*Exercise:* Find the word "DGND" in the records below. List each line containing it.

*Given data:*
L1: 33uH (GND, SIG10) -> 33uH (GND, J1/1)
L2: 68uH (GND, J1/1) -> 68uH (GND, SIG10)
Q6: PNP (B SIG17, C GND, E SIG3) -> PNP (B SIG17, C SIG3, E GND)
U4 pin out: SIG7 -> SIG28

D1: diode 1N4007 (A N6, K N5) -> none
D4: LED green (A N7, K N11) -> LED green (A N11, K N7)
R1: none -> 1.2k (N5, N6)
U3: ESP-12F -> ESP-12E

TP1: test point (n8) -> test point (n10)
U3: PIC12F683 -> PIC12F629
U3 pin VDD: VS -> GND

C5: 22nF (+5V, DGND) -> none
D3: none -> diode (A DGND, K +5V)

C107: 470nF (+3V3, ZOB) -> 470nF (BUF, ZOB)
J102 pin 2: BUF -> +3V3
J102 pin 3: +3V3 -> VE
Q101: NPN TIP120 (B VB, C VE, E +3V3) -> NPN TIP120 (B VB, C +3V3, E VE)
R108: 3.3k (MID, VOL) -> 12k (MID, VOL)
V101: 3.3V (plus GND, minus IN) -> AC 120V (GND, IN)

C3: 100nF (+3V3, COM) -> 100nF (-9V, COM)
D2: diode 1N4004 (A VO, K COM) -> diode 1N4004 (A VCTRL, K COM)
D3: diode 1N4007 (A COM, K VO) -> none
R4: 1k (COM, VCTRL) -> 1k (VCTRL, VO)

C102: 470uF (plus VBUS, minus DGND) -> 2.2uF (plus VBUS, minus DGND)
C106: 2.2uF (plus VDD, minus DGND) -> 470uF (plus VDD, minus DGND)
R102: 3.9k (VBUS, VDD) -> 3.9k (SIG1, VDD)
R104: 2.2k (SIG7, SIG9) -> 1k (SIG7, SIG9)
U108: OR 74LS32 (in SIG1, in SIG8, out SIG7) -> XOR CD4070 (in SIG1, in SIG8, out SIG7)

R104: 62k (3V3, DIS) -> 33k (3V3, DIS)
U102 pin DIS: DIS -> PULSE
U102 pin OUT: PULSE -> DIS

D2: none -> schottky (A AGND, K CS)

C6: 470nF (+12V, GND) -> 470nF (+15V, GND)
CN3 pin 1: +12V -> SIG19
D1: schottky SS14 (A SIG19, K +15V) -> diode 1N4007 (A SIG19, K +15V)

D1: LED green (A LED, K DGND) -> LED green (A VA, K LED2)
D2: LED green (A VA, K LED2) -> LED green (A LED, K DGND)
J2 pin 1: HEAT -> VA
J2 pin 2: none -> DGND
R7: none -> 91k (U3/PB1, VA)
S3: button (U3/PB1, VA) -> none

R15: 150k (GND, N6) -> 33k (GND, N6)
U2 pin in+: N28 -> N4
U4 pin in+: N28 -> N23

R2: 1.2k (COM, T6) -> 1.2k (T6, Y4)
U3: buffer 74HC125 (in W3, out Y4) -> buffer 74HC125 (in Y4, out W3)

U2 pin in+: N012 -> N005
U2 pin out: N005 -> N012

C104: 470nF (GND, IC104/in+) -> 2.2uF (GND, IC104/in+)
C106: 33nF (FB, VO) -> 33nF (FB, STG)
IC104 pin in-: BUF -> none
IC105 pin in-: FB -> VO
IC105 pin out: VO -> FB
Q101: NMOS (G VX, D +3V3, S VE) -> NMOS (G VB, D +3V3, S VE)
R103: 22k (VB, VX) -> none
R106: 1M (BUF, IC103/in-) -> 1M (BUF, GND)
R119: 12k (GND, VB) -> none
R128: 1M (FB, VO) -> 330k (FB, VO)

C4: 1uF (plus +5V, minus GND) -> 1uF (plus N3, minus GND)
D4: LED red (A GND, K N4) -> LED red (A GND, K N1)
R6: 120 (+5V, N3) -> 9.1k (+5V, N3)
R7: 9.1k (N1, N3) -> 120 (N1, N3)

*Response below:*
C5: 22nF (+5V, DGND) -> none
D3: none -> diode (A DGND, K +5V)
C102: 470uF (plus VBUS, minus DGND) -> 2.2uF (plus VBUS, minus DGND)
C106: 2.2uF (plus VDD, minus DGND) -> 470uF (plus VDD, minus DGND)
D1: LED green (A LED, K DGND) -> LED green (A VA, K LED2)
D2: LED green (A VA, K LED2) -> LED green (A LED, K DGND)
J2 pin 2: none -> DGND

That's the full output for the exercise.